** THE DATA follows **
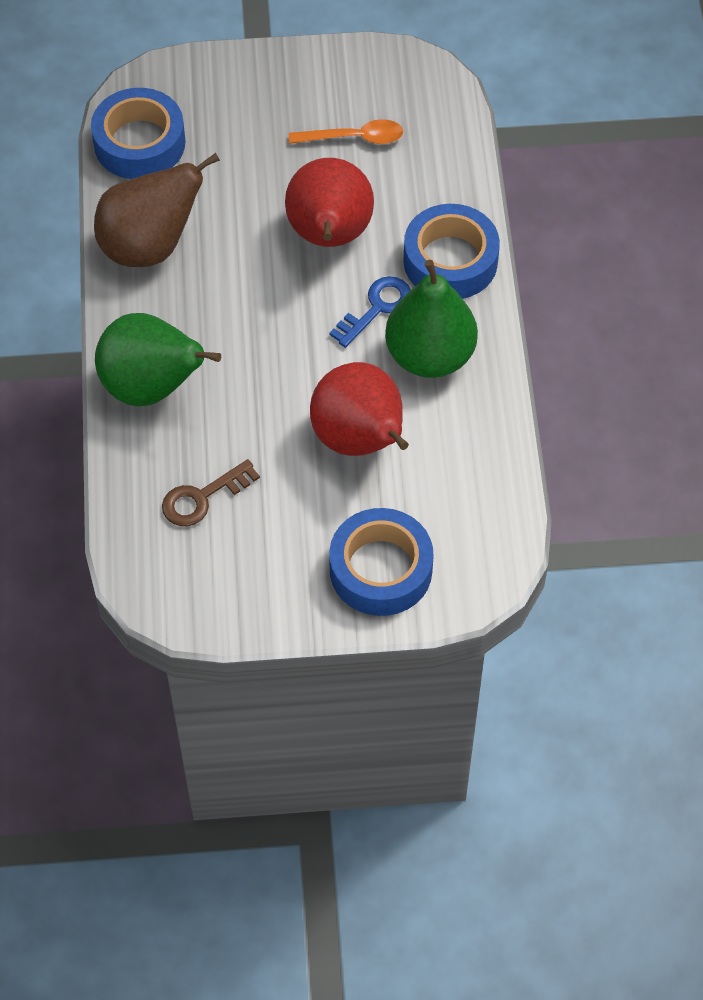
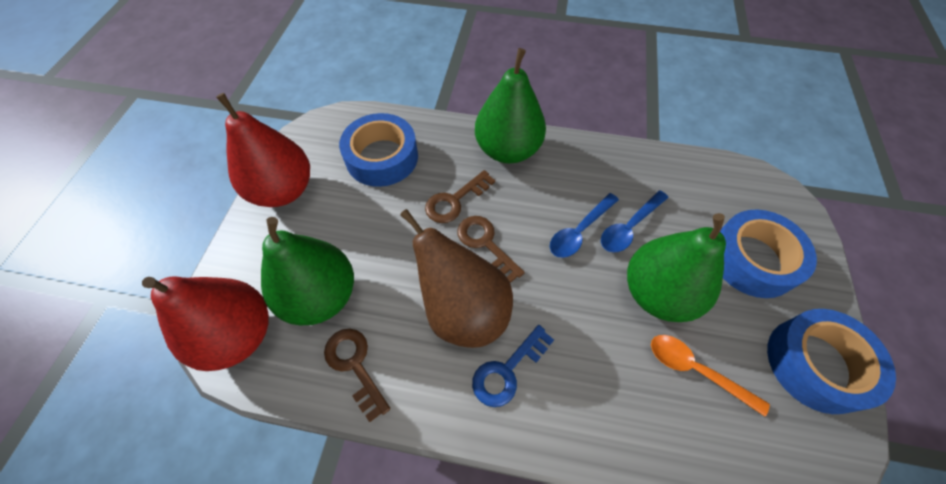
blue spoon: 0 -> 2
brown key: 1 -> 3
green pear: 2 -> 3

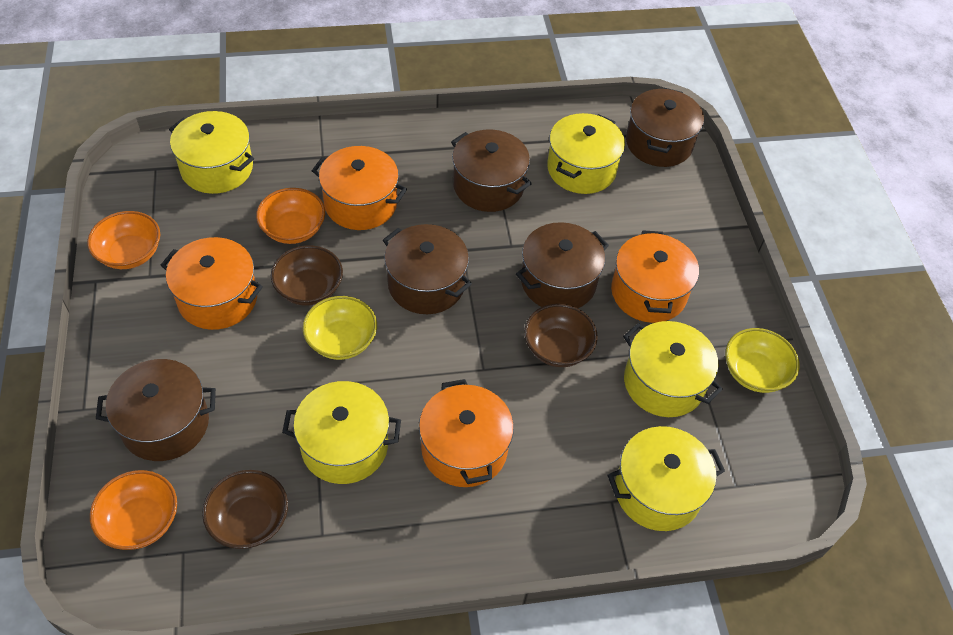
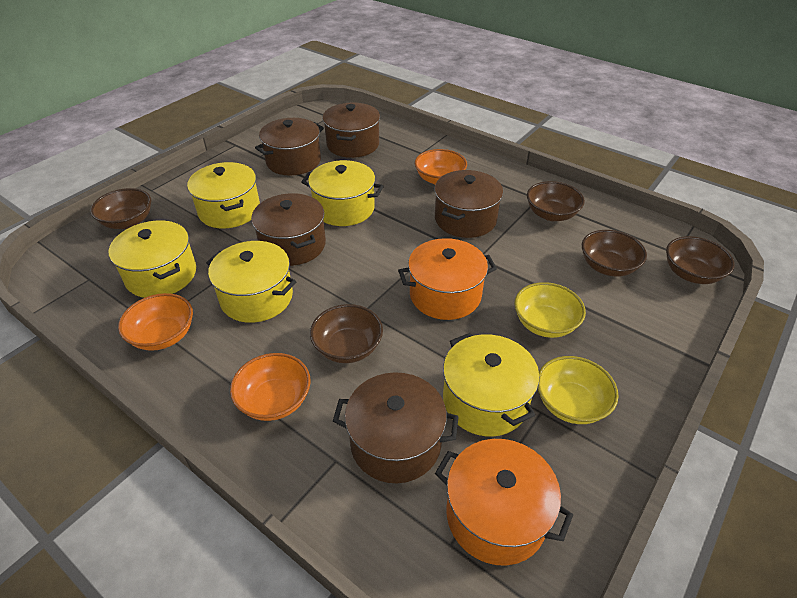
brown bowl: 3 -> 5
orange pot: 4 -> 2

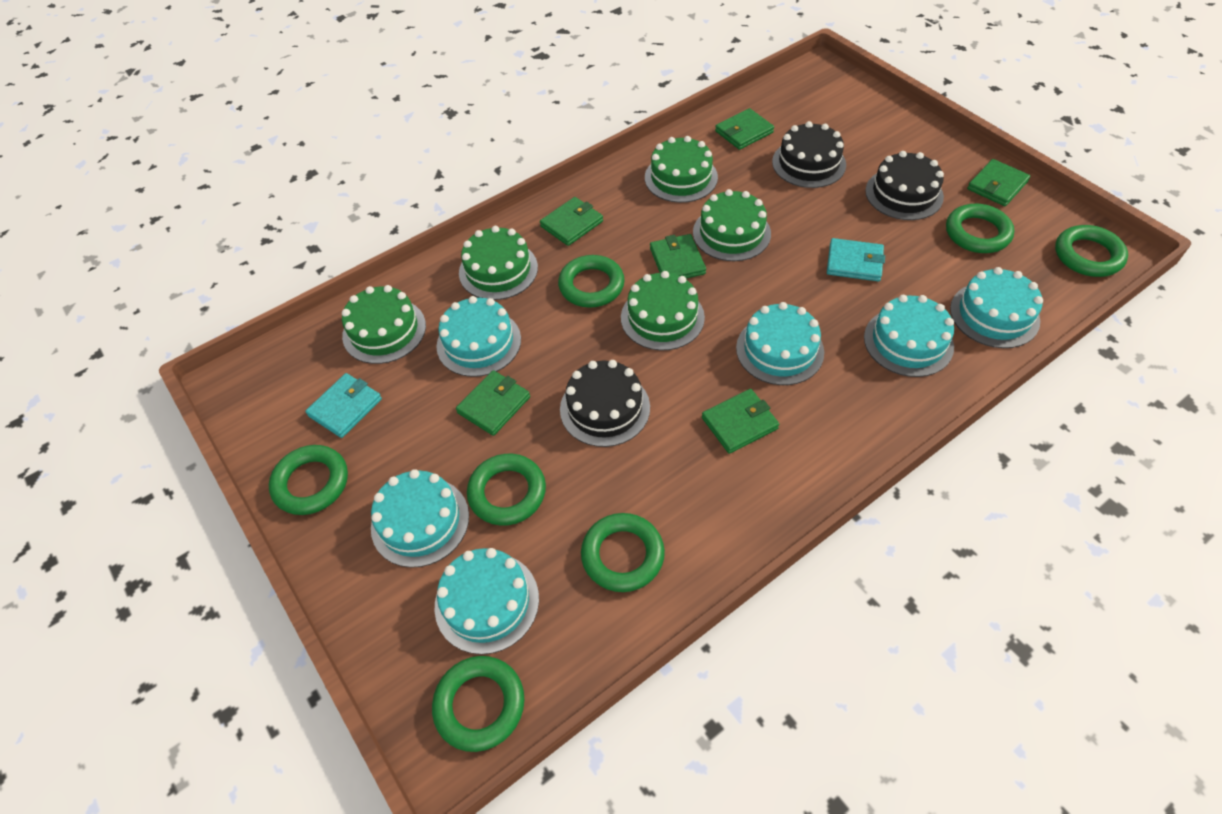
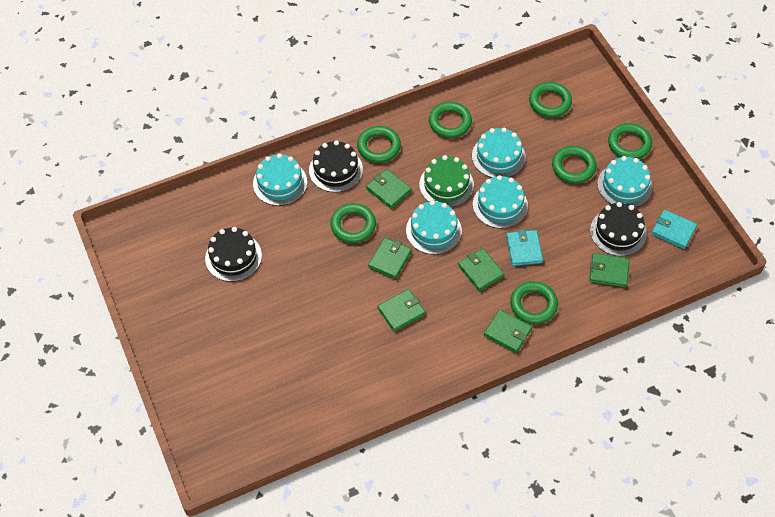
green cake: 5 -> 1
turquoise cake: 6 -> 5

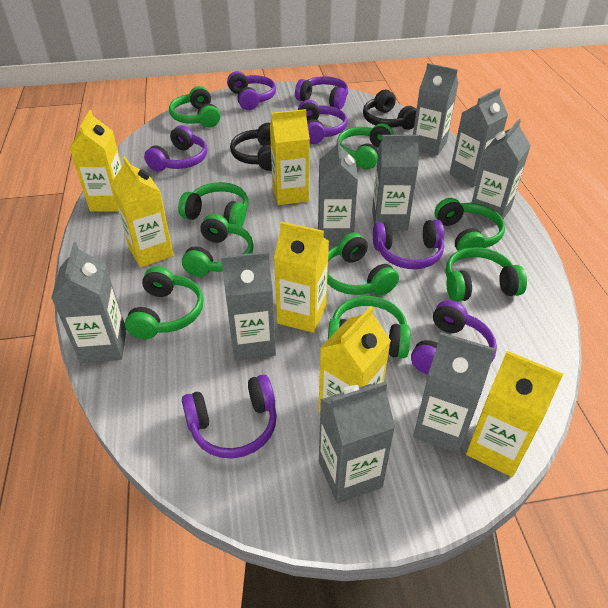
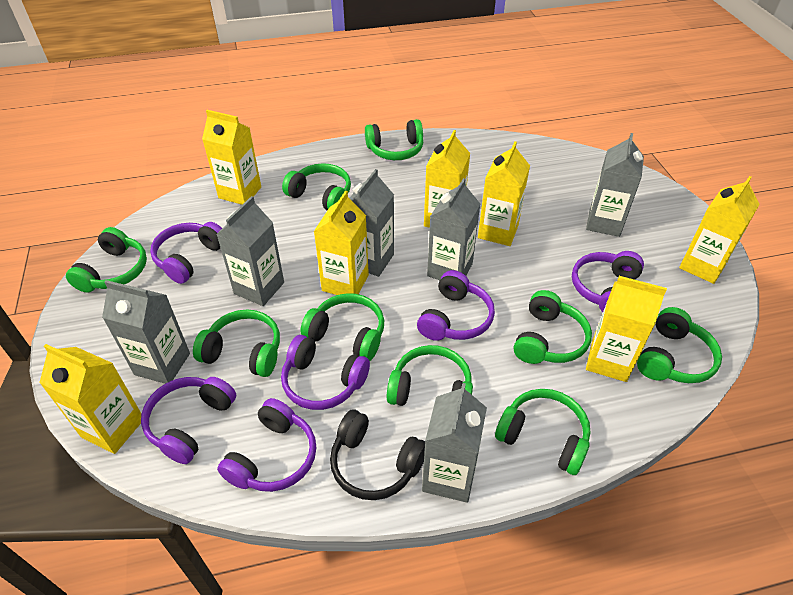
black headphones: 2 -> 1
grey carton: 9 -> 6
purple headphones: 7 -> 6
yellow carton: 6 -> 7

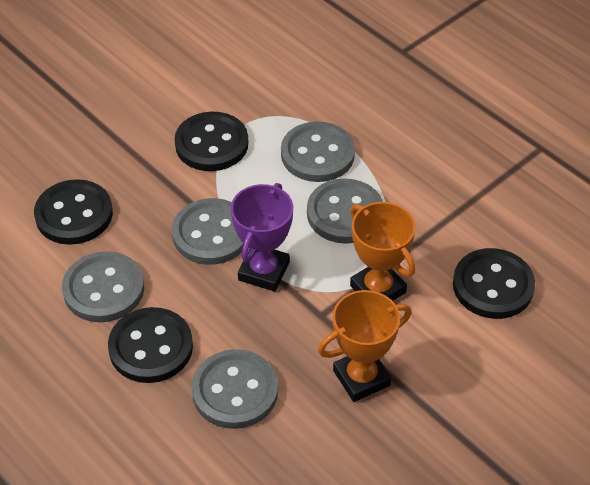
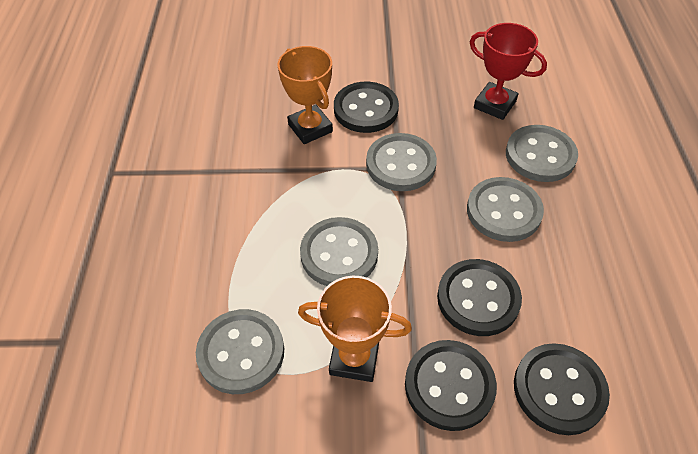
purple trophy: 1 -> 0
red trophy: 0 -> 1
** End of THE DATA **
**ACTIVITY**
List every line from the entries above in which "purple" appears.

**EXPECTED ANSWER**
purple headphones: 7 -> 6
purple trophy: 1 -> 0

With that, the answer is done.